● **Stored rows**
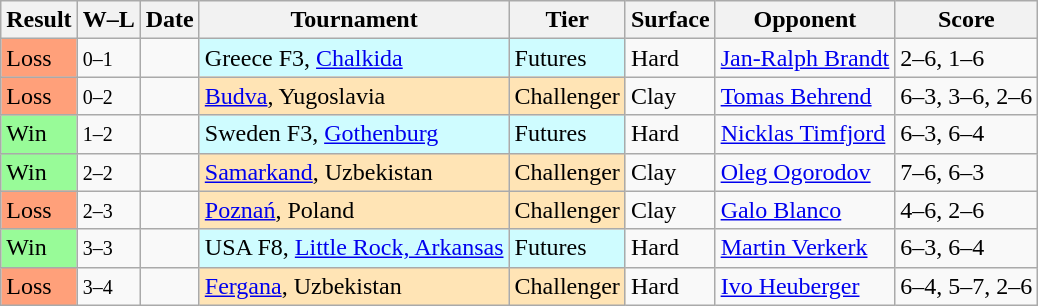
Galo Blanco (805, 210)
2–3 (108, 210)
7–6, 6–3 (966, 172)
3–4 (108, 286)
Oleg Ogorodov (805, 172)
6–3, 3–6, 2–6 (966, 96)
Ivo Heuberger (805, 286)
Opponent (805, 20)
Result (39, 20)
Poznań, Poland (354, 210)
Budva, Yugoslavia (354, 96)
Tier (567, 20)
0–2 (108, 96)
Tomas Behrend (805, 96)
Jan-Ralph Brandt (805, 58)
Surface (670, 20)
1–2 (108, 134)
0–1 (108, 58)
Tournament (354, 20)
Date (170, 20)
USA F8, Little Rock, Arkansas (354, 248)
Samarkand, Uzbekistan (354, 172)
Nicklas Timfjord (805, 134)
Score (966, 20)
4–6, 2–6 (966, 210)
6–4, 5–7, 2–6 (966, 286)
2–2 (108, 172)
Sweden F3, Gothenburg (354, 134)
W–L (108, 20)
Fergana, Uzbekistan (354, 286)
Martin Verkerk (805, 248)
2–6, 1–6 (966, 58)
3–3 (108, 248)
Greece F3, Chalkida (354, 58)
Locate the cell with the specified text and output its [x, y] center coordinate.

● **Exercise description**
Return every row above word for word, leaving out the picture.

● **Response to this exercise**
Galo Blanco (805, 210)
2–3 (108, 210)
7–6, 6–3 (966, 172)
3–4 (108, 286)
Oleg Ogorodov (805, 172)
6–3, 3–6, 2–6 (966, 96)
Ivo Heuberger (805, 286)
Opponent (805, 20)
Result (39, 20)
Poznań, Poland (354, 210)
Budva, Yugoslavia (354, 96)
Tier (567, 20)
0–2 (108, 96)
Tomas Behrend (805, 96)
Jan-Ralph Brandt (805, 58)
Surface (670, 20)
1–2 (108, 134)
0–1 (108, 58)
Tournament (354, 20)
Date (170, 20)
USA F8, Little Rock, Arkansas (354, 248)
Samarkand, Uzbekistan (354, 172)
Nicklas Timfjord (805, 134)
Score (966, 20)
4–6, 2–6 (966, 210)
6–4, 5–7, 2–6 (966, 286)
2–2 (108, 172)
Sweden F3, Gothenburg (354, 134)
W–L (108, 20)
Fergana, Uzbekistan (354, 286)
Martin Verkerk (805, 248)
2–6, 1–6 (966, 58)
3–3 (108, 248)
Greece F3, Chalkida (354, 58)
Locate the cell with the specified text and output its [x, y] center coordinate.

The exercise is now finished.